**Provided data:**
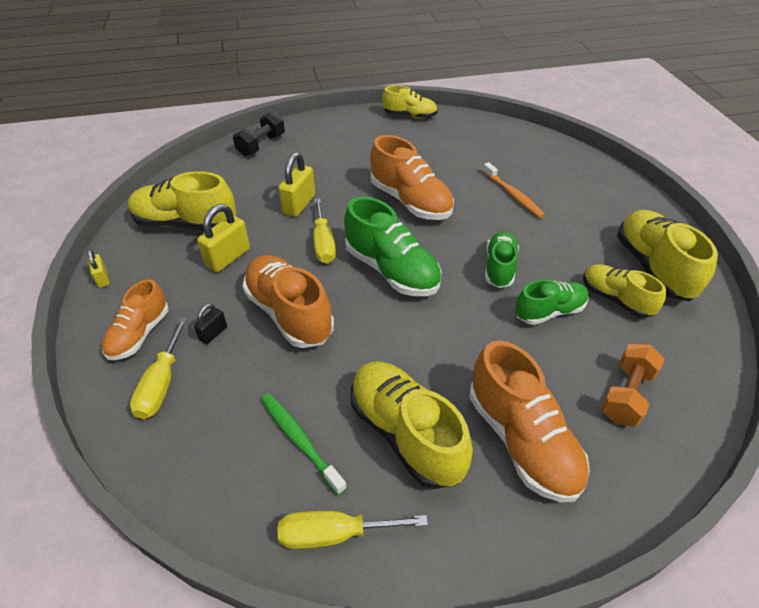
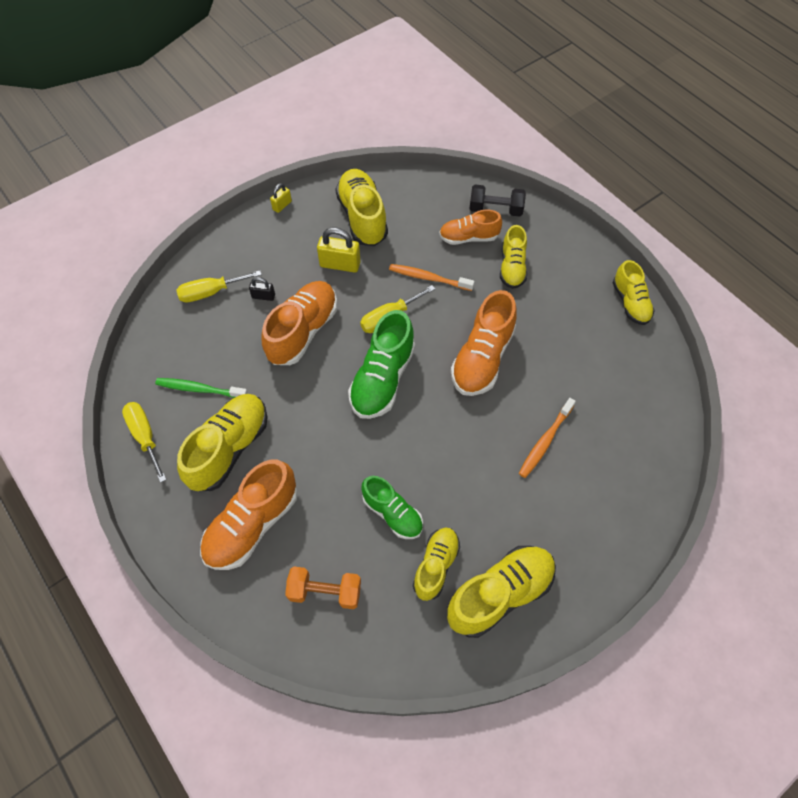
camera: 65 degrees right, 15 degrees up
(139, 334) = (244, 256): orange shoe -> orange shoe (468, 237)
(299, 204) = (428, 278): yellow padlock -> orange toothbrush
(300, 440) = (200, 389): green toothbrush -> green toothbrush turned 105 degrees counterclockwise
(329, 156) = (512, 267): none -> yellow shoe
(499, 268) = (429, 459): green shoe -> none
---
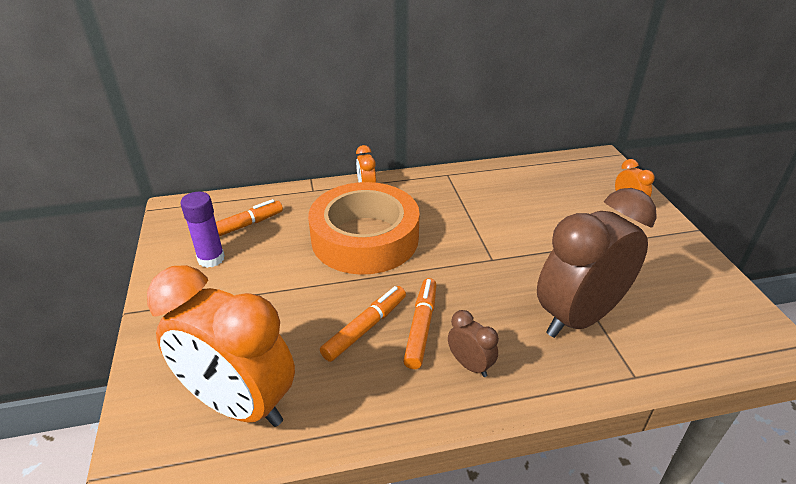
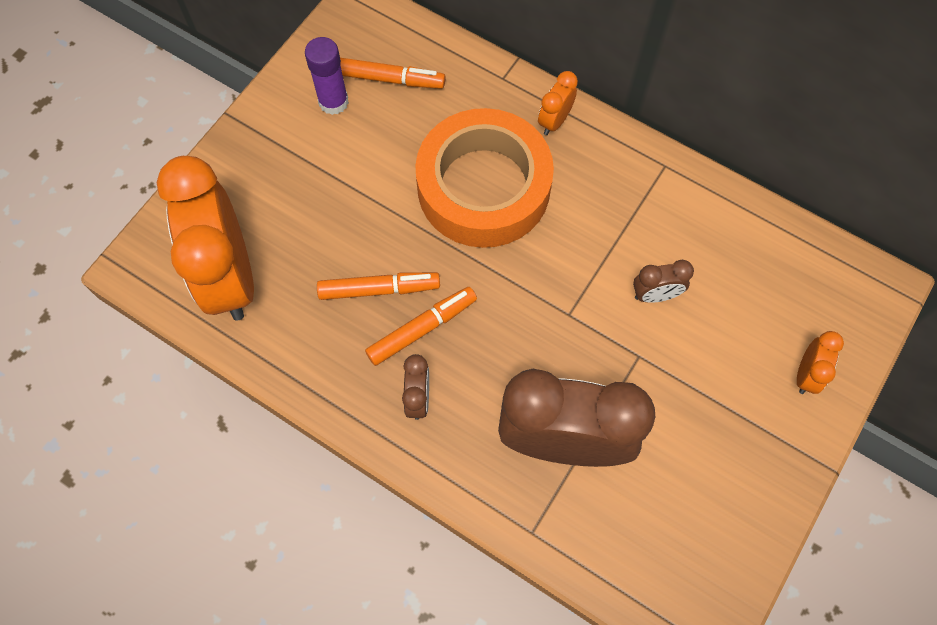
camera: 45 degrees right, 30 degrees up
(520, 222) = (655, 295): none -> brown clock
==
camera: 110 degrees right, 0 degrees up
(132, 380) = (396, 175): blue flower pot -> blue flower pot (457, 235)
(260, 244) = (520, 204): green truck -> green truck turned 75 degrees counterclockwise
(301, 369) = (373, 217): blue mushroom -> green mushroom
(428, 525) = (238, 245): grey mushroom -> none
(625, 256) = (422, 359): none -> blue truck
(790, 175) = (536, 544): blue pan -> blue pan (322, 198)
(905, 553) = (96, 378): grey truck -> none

**Task description:**
Note which lines carry the word "grey" in the material, then copy each of them.

**Answer section:**
(428, 525) = (238, 245): grey mushroom -> none
(905, 553) = (96, 378): grey truck -> none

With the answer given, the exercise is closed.